PROBLEM TO WORK ON =
Find the line holding "BARO pin SCL: D9 -> A5" in the entries below. Give it again exactly, along with every line after it up to and including the line holding "RADIO pin CSN: D9 -> D10".

*** THE INPUT Section Begins ***

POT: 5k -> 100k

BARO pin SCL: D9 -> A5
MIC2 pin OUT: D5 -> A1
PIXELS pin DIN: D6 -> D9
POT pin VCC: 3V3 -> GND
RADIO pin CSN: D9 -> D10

*** THE INPUT Section Ends ***
*** THE INPUT Section Begins ***

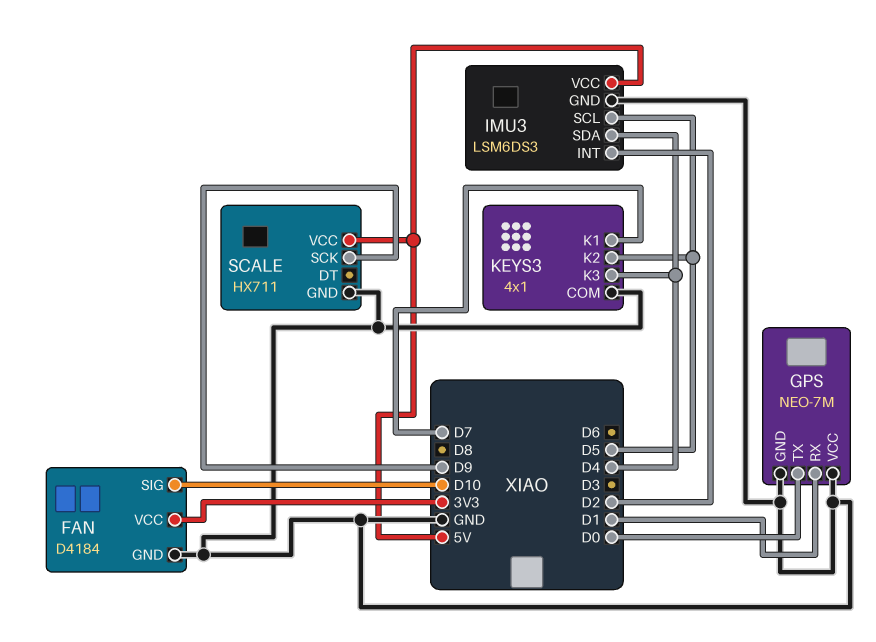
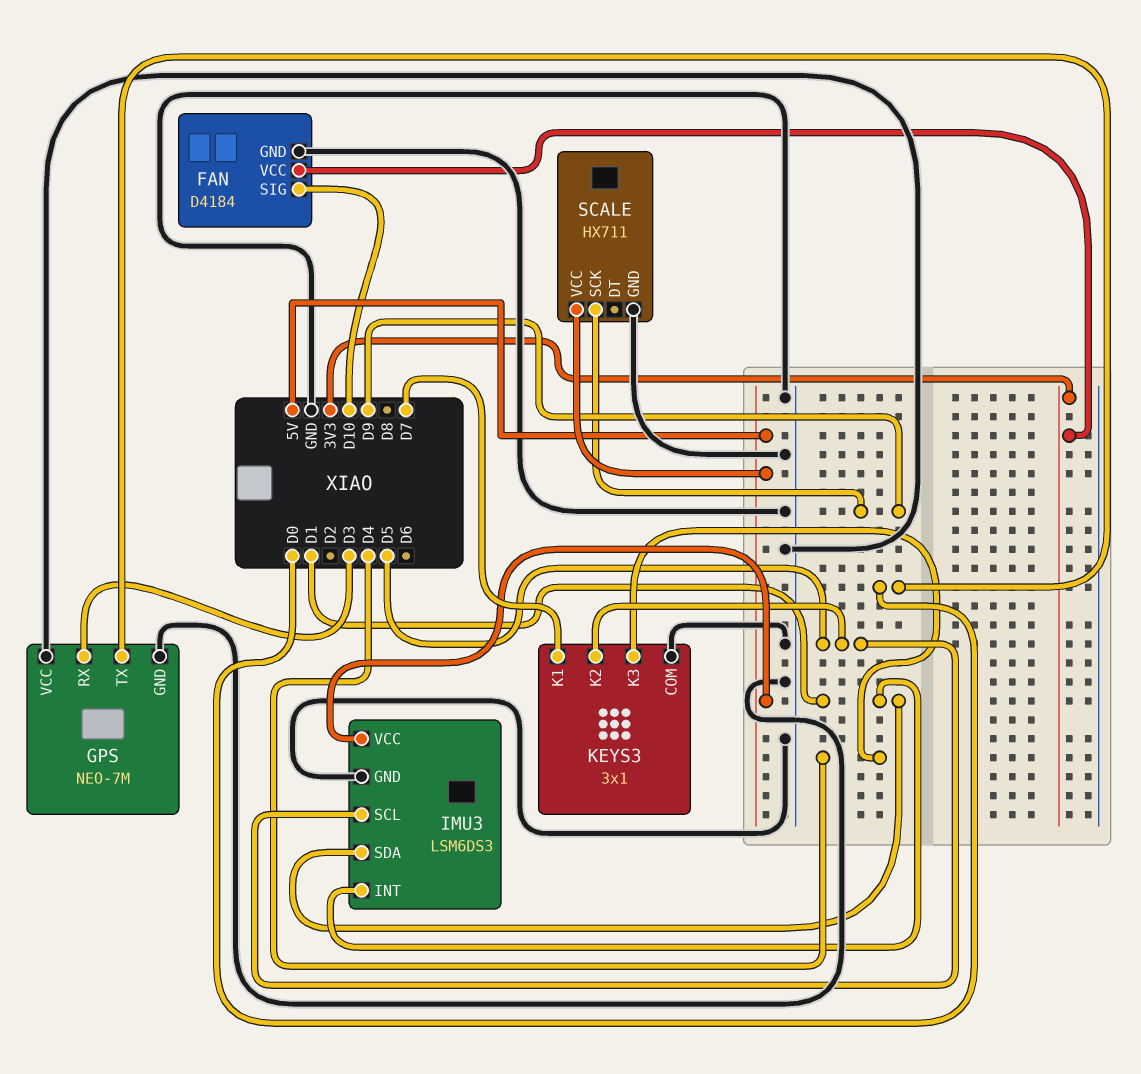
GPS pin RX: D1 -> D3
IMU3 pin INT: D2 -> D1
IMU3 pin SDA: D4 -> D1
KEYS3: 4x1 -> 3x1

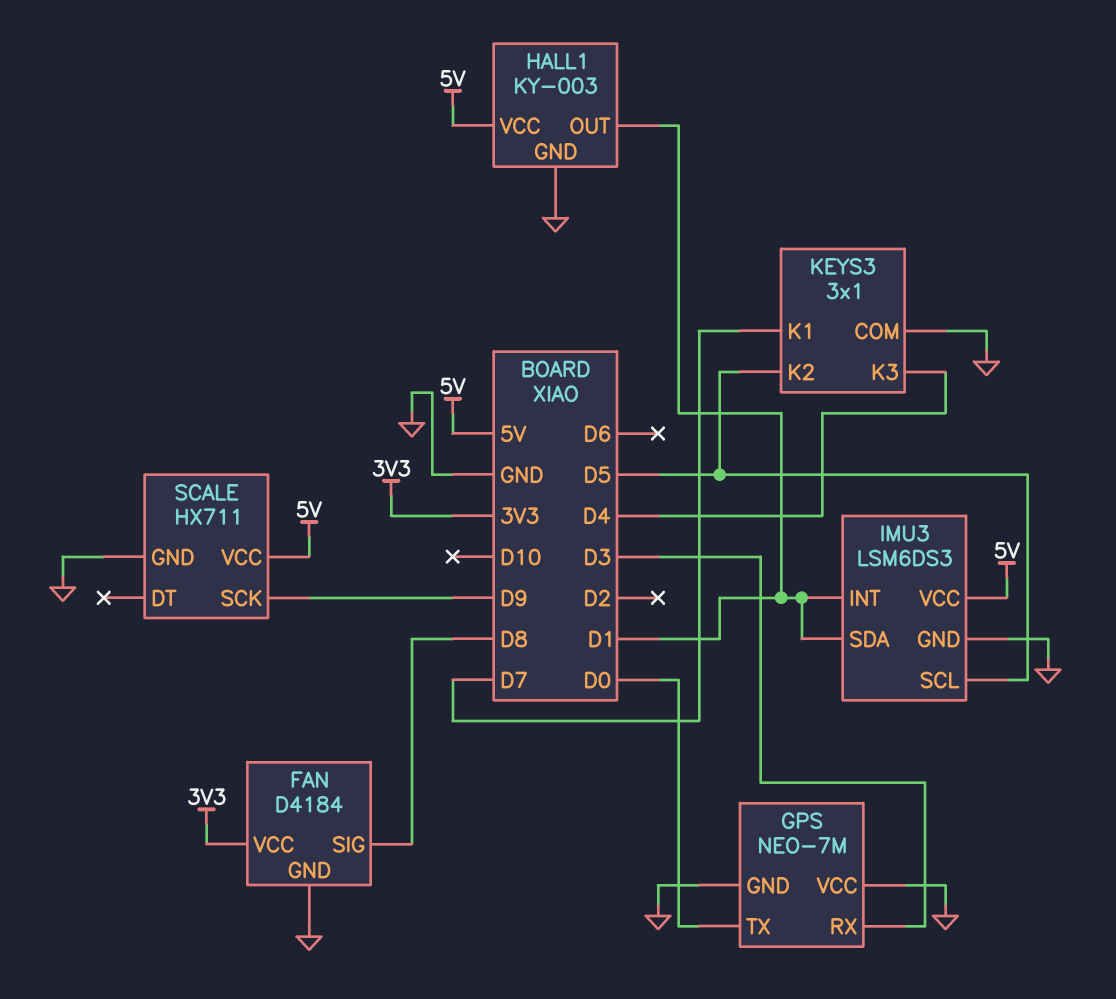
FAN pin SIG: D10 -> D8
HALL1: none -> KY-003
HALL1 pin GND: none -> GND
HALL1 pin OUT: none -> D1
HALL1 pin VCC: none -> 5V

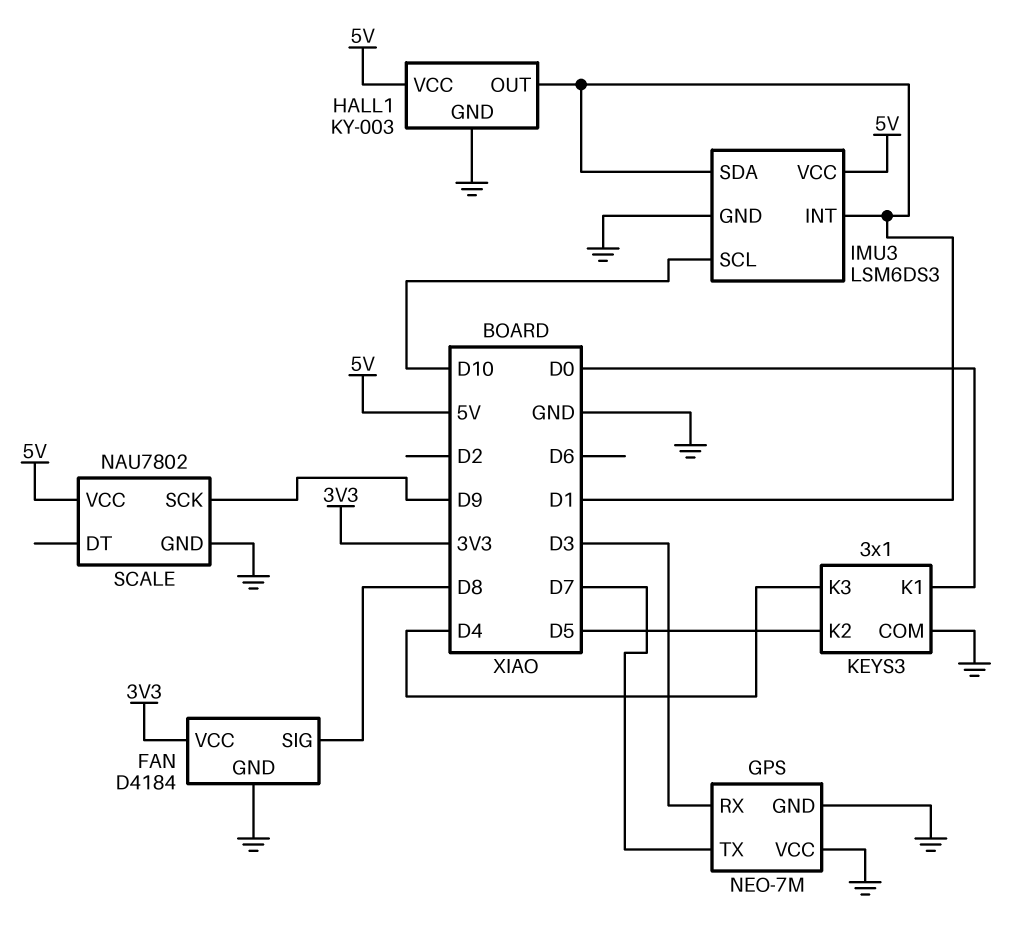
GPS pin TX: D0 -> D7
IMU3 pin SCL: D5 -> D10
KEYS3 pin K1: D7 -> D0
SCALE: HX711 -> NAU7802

*** THE INPUT Section Ends ***

EXPECTED OUTPUT =
BARO pin SCL: D9 -> A5
MIC2 pin OUT: D5 -> A1
PIXELS pin DIN: D6 -> D9
POT pin VCC: 3V3 -> GND
RADIO pin CSN: D9 -> D10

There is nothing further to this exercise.